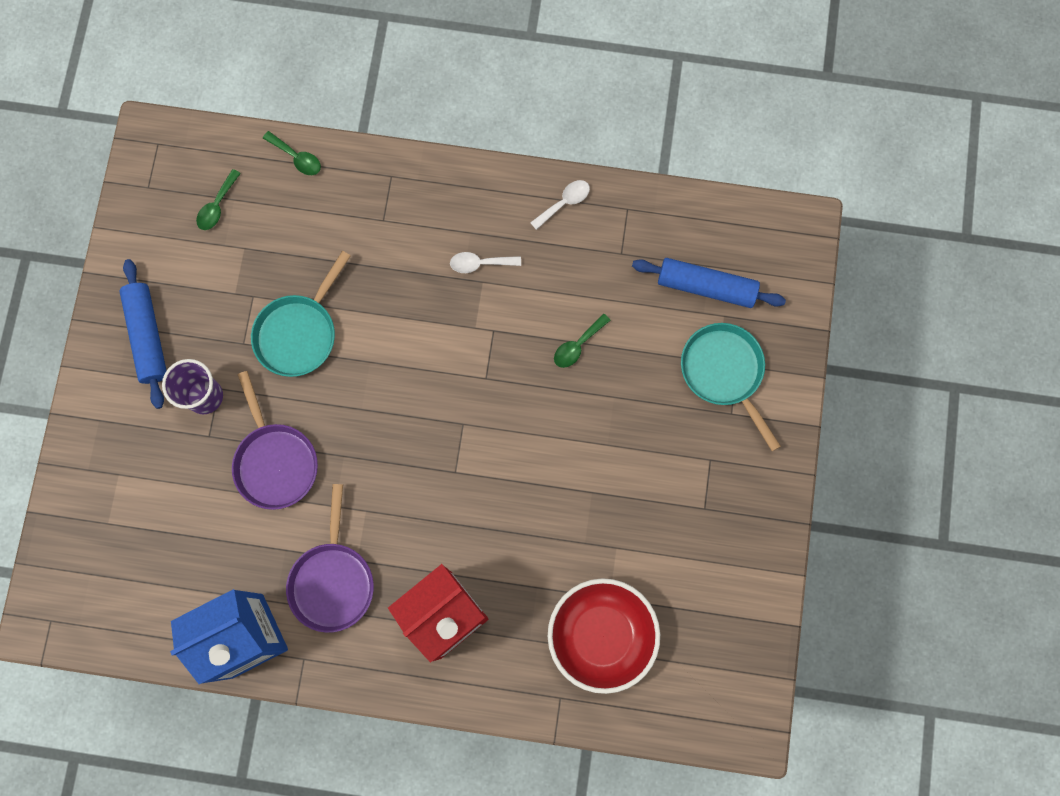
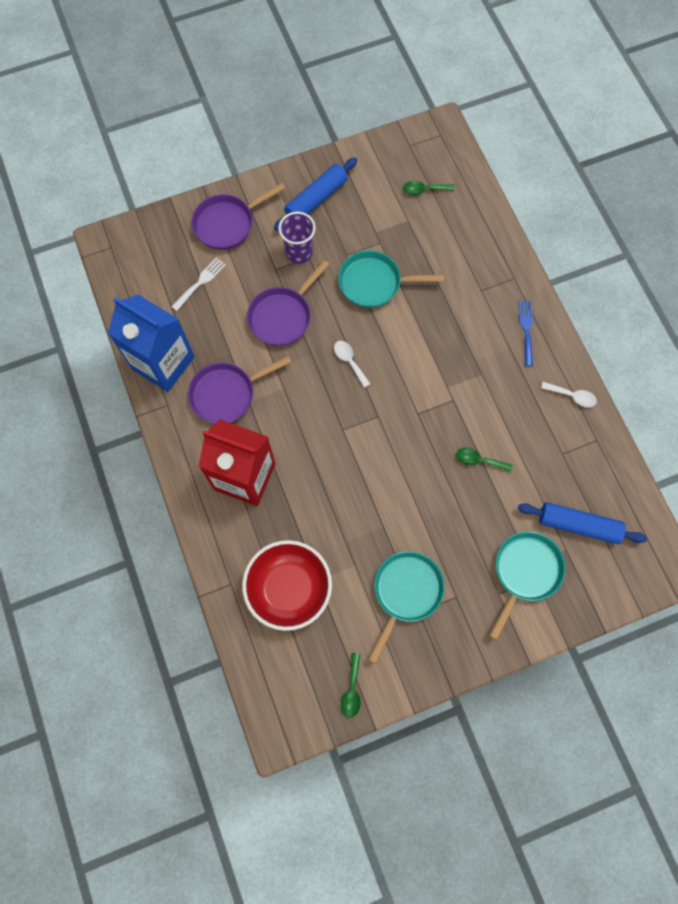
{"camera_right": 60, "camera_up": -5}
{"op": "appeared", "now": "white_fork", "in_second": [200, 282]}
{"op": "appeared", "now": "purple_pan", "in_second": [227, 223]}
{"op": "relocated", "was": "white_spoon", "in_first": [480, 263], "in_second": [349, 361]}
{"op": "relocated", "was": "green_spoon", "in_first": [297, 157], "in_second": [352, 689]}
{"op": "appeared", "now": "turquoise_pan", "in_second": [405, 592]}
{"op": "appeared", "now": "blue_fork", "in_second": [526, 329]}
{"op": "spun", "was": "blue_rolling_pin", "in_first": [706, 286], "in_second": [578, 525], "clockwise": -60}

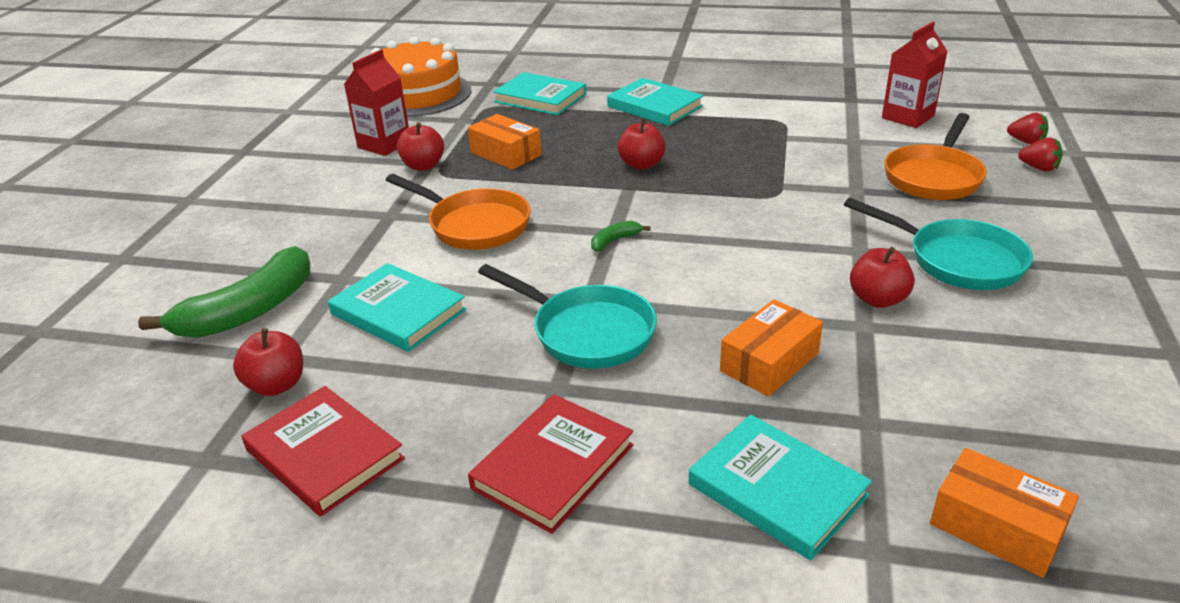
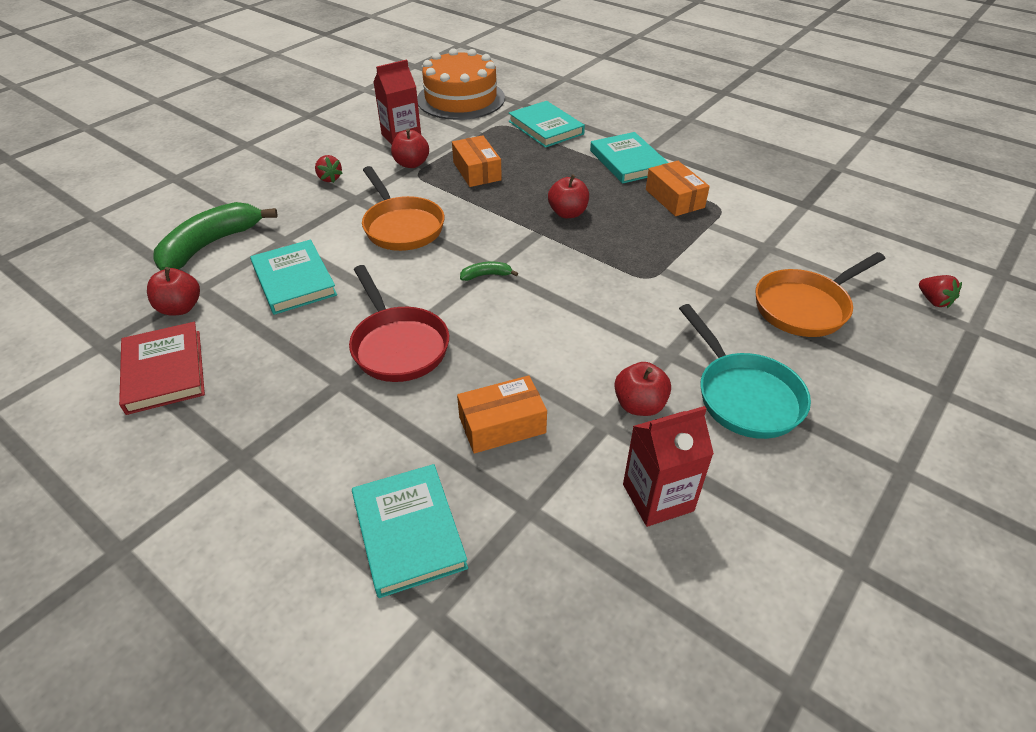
{"camera_right": 25, "camera_up": 10}
{"op": "spun", "was": "green_banana", "in_first": [249, 310], "in_second": [210, 245], "clockwise": 150}
{"op": "relocated", "was": "red_strawberry", "in_first": [1038, 168], "in_second": [329, 178]}
{"op": "colour", "was": "turquoise_pan", "now": "red_pan", "in_first": [586, 332], "in_second": [398, 345]}
{"op": "relocated", "was": "red_carton", "in_first": [908, 117], "in_second": [658, 497]}
{"op": "relocated", "was": "orange_box", "in_first": [996, 527], "in_second": [674, 198]}
{"op": "missing", "was": "red_book", "in_first": [553, 466]}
--------
- _WHAT IS NEEDED_: Gather every line from the entries above where the word "clockwise" appears, and copy them.

- _TASK RESULT_:
{"op": "spun", "was": "blue_rolling_pin", "in_first": [706, 286], "in_second": [578, 525], "clockwise": -60}
{"op": "spun", "was": "green_banana", "in_first": [249, 310], "in_second": [210, 245], "clockwise": 150}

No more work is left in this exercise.